**Task objective:** Say how many lines in the material below hold the word "moved", and say nothing else.

**Supplied records:**
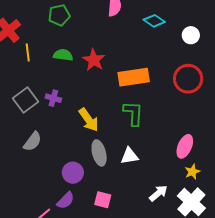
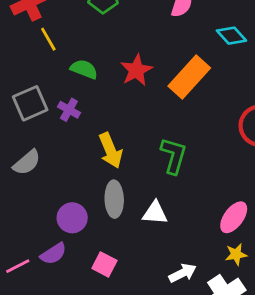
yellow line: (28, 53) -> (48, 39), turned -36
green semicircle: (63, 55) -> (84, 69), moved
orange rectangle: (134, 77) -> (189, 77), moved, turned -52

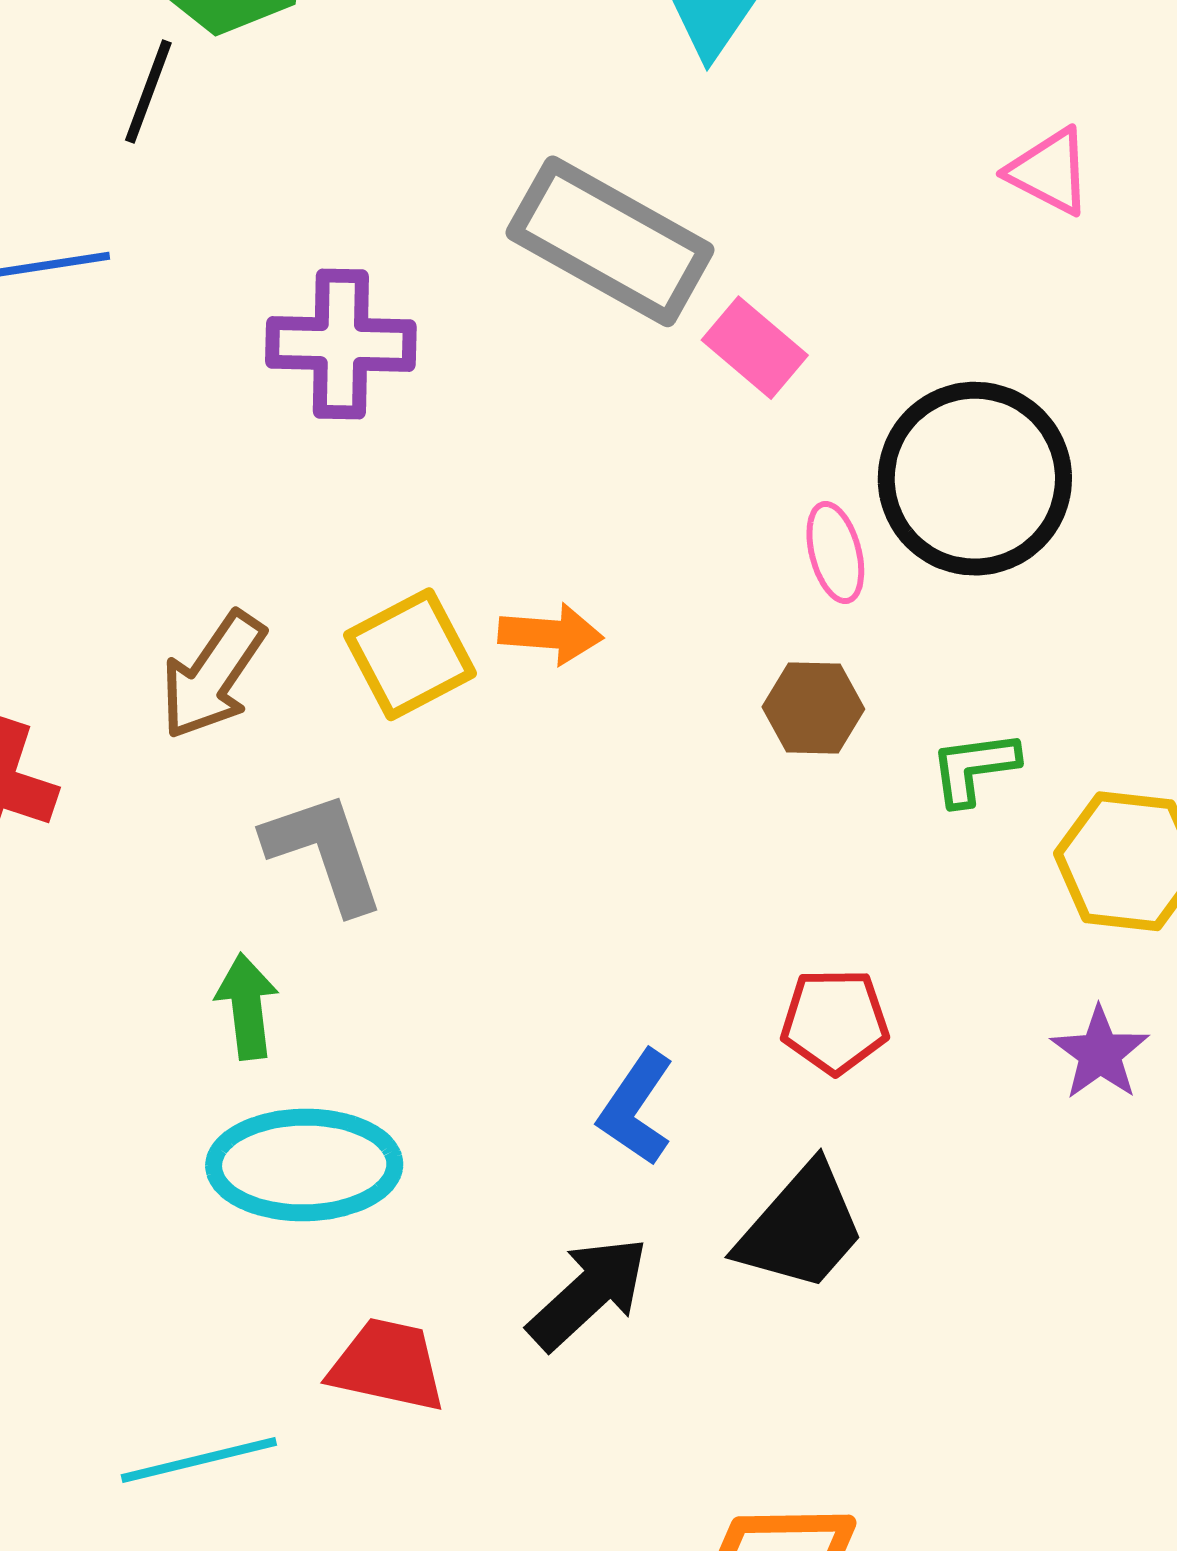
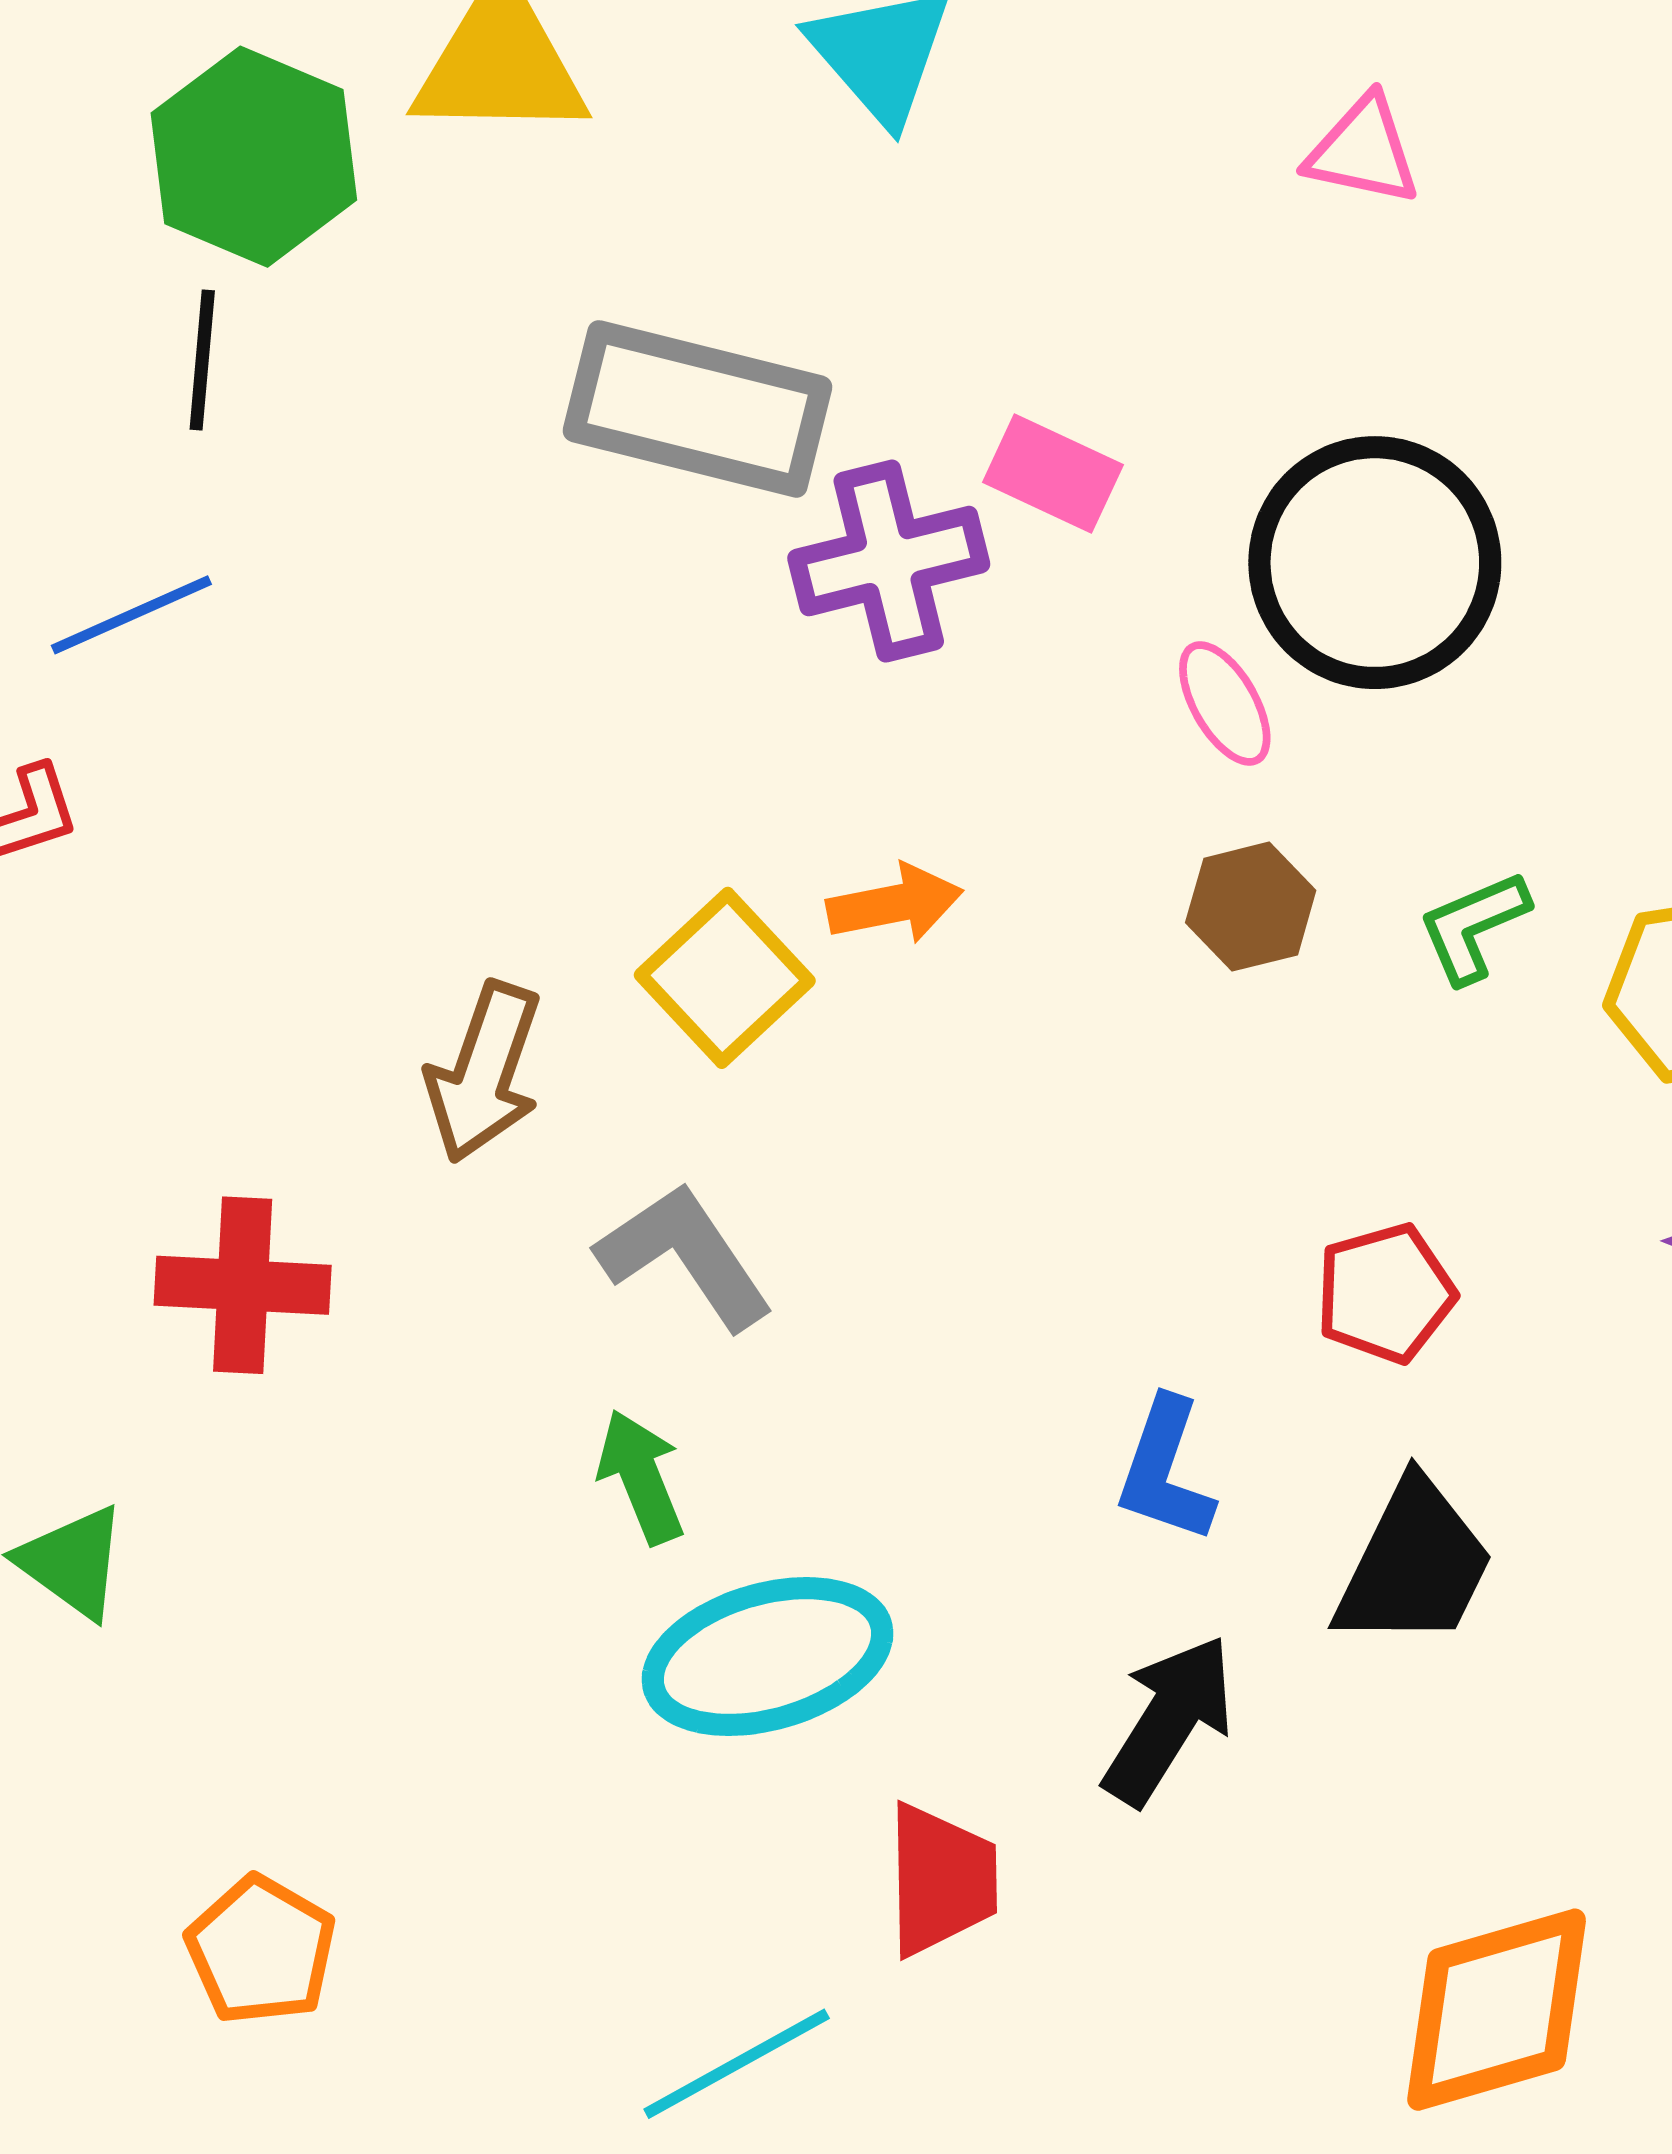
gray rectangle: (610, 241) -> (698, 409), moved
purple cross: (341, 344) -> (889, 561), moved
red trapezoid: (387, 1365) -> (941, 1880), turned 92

**Finished task:** 4